## [DATA BLOCK]
=-=-=-=-=
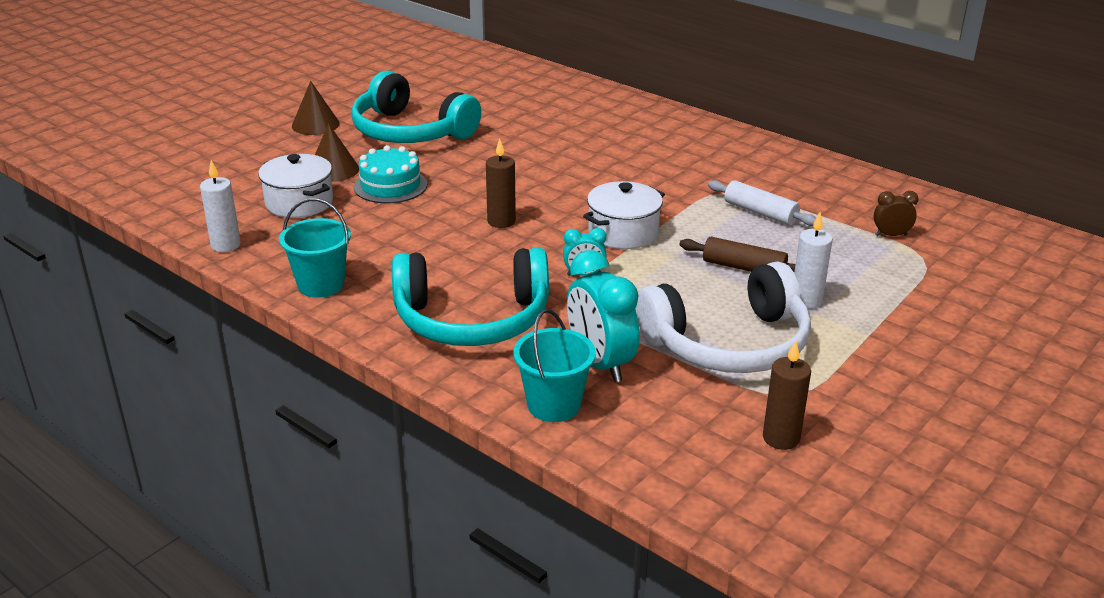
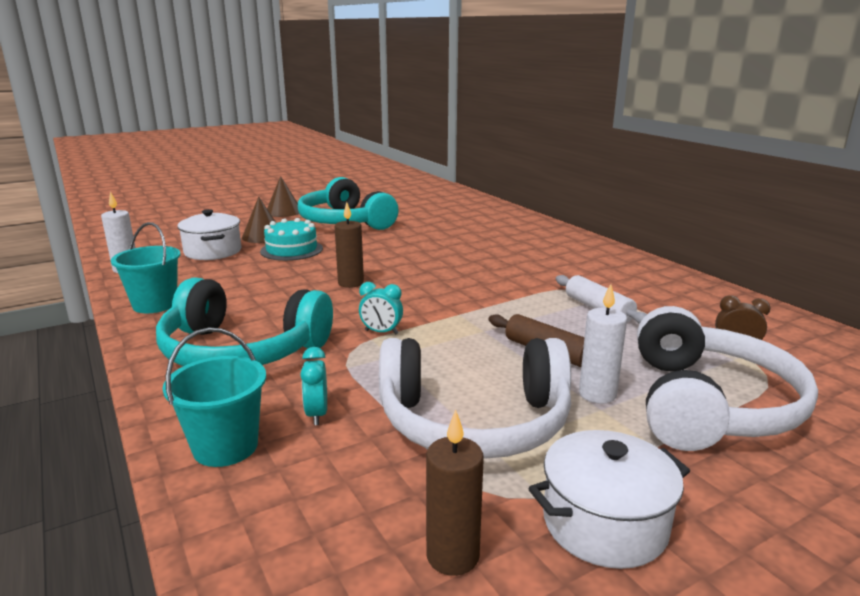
camera: 20 degrees right, 10 degrees down
(600, 363) = (317, 414): turquoise clock -> turquoise clock, size x0.51
(623, 232) = (450, 305): white pot -> white pot (604, 523)
(891, 293) = (708, 404): none -> white headphones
=-=-=-=-=
## [EXERCISE OBJECTIVE]
A word-for-word restatement of all the lines above is needed, with the pictures omitted.

## [EXERCISE SOLUTION]
camera: 20 degrees right, 10 degrees down
(600, 363) = (317, 414): turquoise clock -> turquoise clock, size x0.51
(623, 232) = (450, 305): white pot -> white pot (604, 523)
(891, 293) = (708, 404): none -> white headphones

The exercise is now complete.